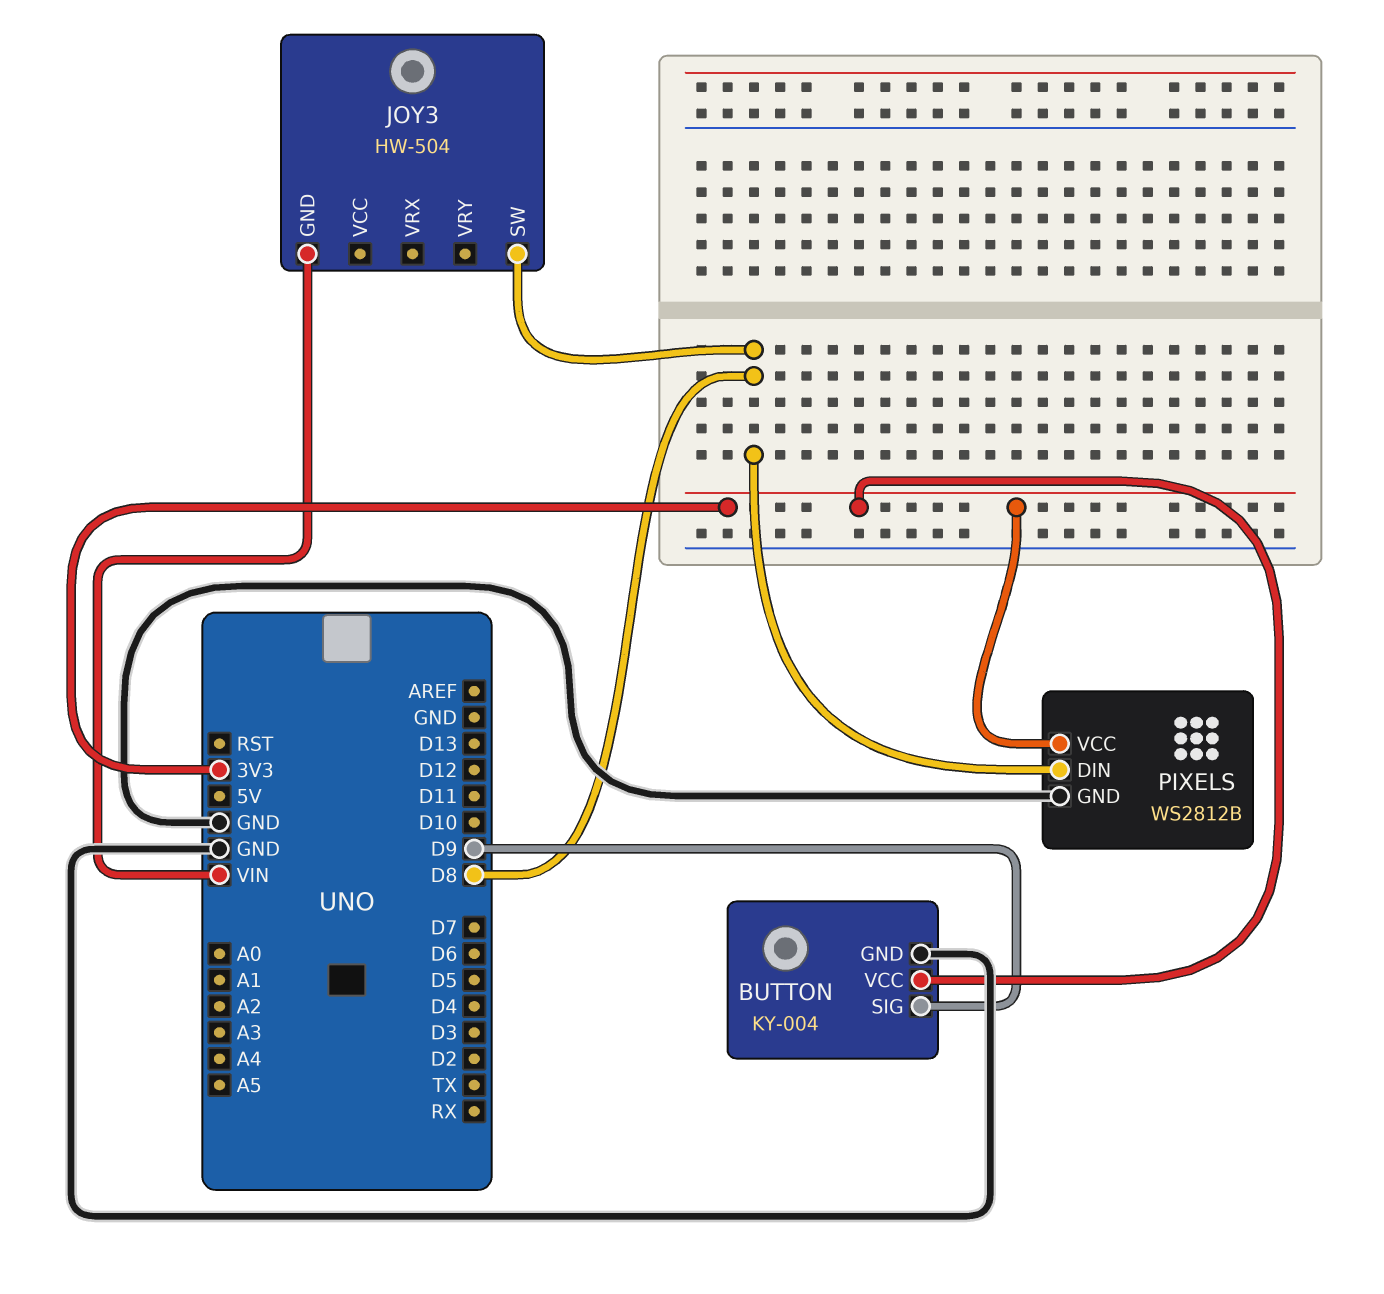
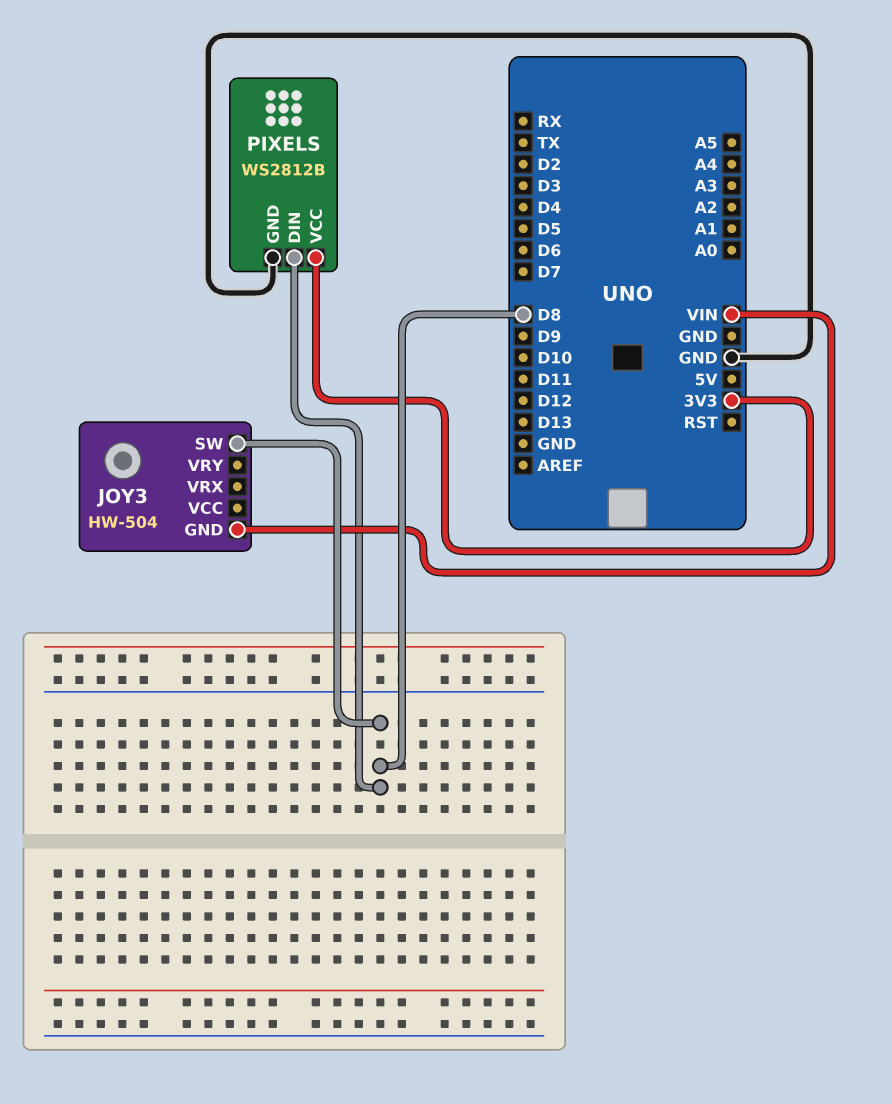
BUTTON: KY-004 -> none
BUTTON pin GND: GND -> none
BUTTON pin SIG: D9 -> none
BUTTON pin VCC: 3V3 -> none

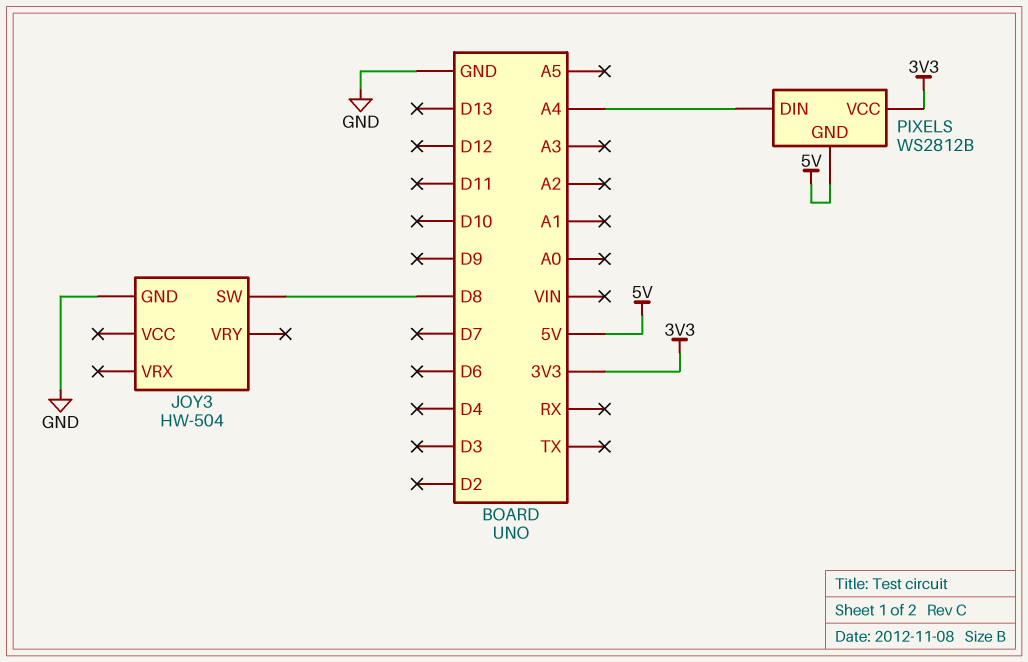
JOY3 pin GND: VIN -> GND
PIXELS pin DIN: D8 -> A4
PIXELS pin GND: GND -> 5V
══════
→ ACTIVITY
Copy out, unchanged, the span of lines beginning with the one that includes "BUTTON pin VCC: 3V3 -> none" and running through the final line of the material above. Leave the pictures out.

→ TASK SOLUTION
BUTTON pin VCC: 3V3 -> none

JOY3 pin GND: VIN -> GND
PIXELS pin DIN: D8 -> A4
PIXELS pin GND: GND -> 5V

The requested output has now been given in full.